DATA UNDER STUDY:
▼▼▼

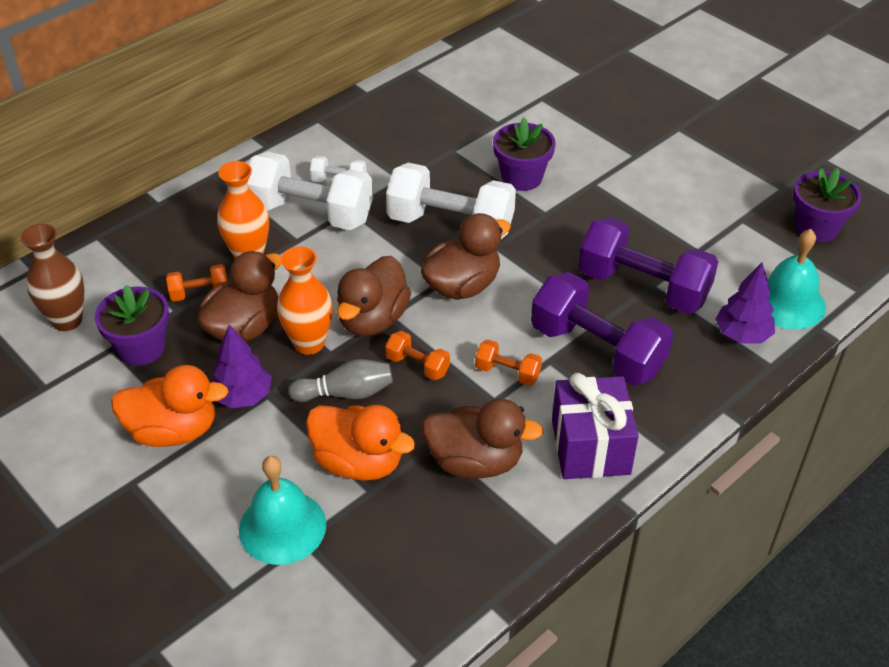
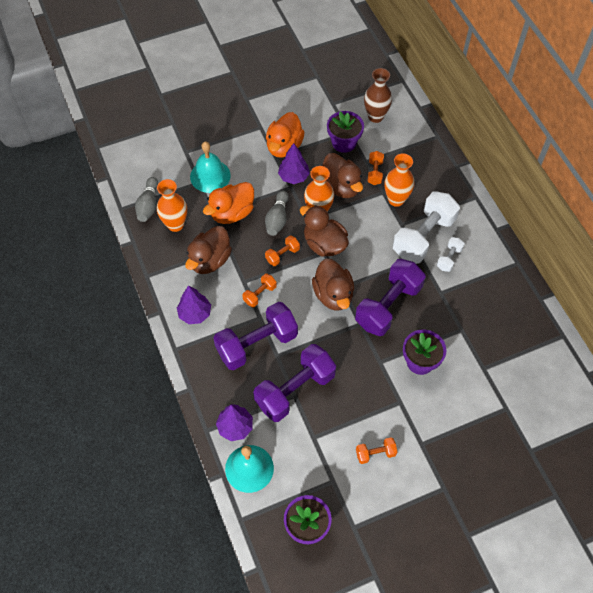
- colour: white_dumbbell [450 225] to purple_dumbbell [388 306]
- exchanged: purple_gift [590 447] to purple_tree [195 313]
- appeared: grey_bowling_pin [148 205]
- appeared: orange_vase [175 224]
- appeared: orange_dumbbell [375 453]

▲▲▲

EXERCISE GOAL: With images omitted, output the data exactly as given.

PROBLEM SOLUTION:
- colour: white_dumbbell [450 225] to purple_dumbbell [388 306]
- exchanged: purple_gift [590 447] to purple_tree [195 313]
- appeared: grey_bowling_pin [148 205]
- appeared: orange_vase [175 224]
- appeared: orange_dumbbell [375 453]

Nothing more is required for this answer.